Exercise details: Gather every line in the records below that contains the word "none".

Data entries
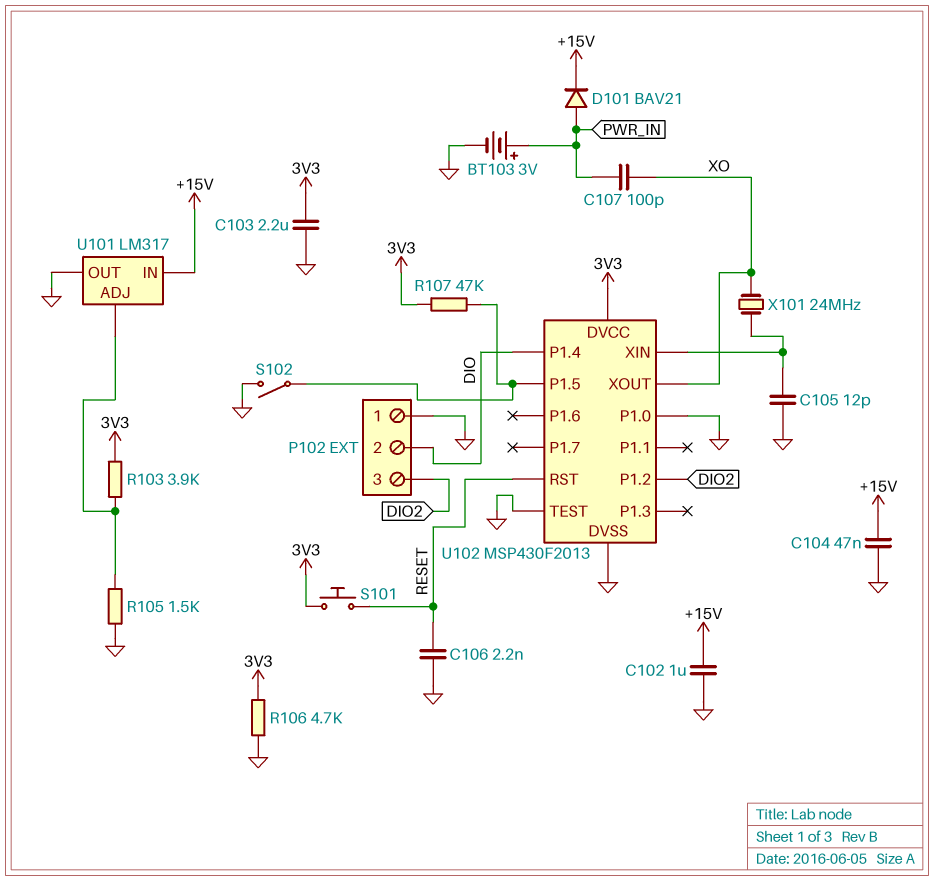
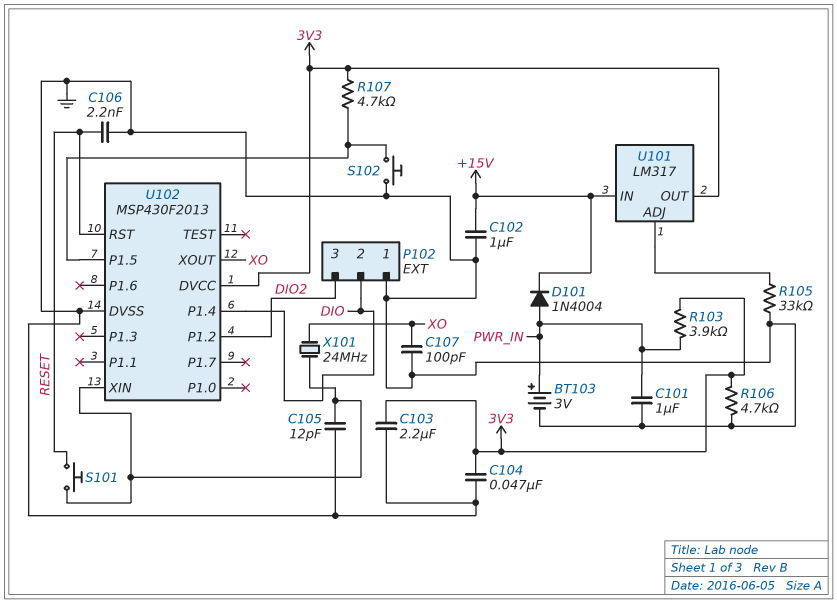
C101: none -> 1uF (GND, PWR_IN)
C104: 47nF (+15V, GND) -> 47nF (3V3, GND)
C107: 100pF (PWR_IN, XO) -> 100pF (GND, XO)
D101: diode BAV21 (A PWR_IN, K +15V) -> diode 1N4004 (A PWR_IN, K +15V)
R103: 3.9k (3V3, U101/ADJ) -> 3.9k (3V3, PWR_IN)
R105: 1.5k (GND, U101/ADJ) -> 33k (GND, U101/ADJ)
R107: 47k (3V3, U102/P1.5) -> 4.7k (3V3, U102/P1.5)
S101: button (3V3, RESET) -> button (RESET, U102/XIN)
S102: switch (GND, U102/P1.5) -> button (GND, U102/P1.5)
U101 pin OUT: GND -> 3V3
U102 pin P1.0: GND -> none
U102 pin TEST: GND -> none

Expected output:
C101: none -> 1uF (GND, PWR_IN)
U102 pin P1.0: GND -> none
U102 pin TEST: GND -> none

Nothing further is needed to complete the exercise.